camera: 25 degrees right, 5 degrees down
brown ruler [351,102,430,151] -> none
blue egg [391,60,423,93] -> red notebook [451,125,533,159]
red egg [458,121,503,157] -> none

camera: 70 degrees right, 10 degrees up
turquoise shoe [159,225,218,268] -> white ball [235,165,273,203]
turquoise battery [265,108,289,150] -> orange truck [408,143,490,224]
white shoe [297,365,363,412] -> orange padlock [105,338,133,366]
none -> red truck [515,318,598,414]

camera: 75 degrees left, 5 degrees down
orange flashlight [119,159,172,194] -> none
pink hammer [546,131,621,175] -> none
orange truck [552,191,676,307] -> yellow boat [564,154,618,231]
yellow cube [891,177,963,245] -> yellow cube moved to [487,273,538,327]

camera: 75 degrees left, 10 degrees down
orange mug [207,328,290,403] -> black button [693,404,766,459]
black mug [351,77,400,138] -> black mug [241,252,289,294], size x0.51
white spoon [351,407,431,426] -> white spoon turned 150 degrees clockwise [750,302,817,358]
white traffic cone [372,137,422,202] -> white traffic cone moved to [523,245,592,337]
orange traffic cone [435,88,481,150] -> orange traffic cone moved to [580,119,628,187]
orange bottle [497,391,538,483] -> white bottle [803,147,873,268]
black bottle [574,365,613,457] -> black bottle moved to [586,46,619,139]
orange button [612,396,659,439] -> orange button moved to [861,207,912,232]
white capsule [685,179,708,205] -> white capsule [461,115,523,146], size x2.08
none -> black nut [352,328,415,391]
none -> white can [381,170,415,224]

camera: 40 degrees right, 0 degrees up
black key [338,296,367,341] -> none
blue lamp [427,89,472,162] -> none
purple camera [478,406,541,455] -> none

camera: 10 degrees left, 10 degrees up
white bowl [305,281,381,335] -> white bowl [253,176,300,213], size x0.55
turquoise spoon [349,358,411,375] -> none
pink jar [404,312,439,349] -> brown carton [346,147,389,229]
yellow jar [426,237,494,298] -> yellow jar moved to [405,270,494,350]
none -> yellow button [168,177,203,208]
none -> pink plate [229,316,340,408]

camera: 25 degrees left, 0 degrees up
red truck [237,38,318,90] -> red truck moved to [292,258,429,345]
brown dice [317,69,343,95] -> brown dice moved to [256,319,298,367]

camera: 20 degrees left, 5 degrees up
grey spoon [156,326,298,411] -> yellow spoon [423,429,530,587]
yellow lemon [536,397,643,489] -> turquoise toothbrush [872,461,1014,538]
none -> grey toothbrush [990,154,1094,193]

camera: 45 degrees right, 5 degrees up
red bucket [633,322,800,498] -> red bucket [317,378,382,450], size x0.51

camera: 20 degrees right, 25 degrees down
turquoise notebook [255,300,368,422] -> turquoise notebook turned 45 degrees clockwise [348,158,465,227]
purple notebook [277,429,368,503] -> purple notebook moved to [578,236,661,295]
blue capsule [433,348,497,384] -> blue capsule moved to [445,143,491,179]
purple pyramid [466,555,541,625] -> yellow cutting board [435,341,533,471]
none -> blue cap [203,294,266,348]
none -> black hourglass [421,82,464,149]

*What the task requires:* Reproduce word for word only the first line of the listing above and each line after it through the line with "turquoise battery [265,108,289,150]".

*Solution to this task:*
camera: 25 degrees right, 5 degrees down
brown ruler [351,102,430,151] -> none
blue egg [391,60,423,93] -> red notebook [451,125,533,159]
red egg [458,121,503,157] -> none

camera: 70 degrees right, 10 degrees up
turquoise shoe [159,225,218,268] -> white ball [235,165,273,203]
turquoise battery [265,108,289,150] -> orange truck [408,143,490,224]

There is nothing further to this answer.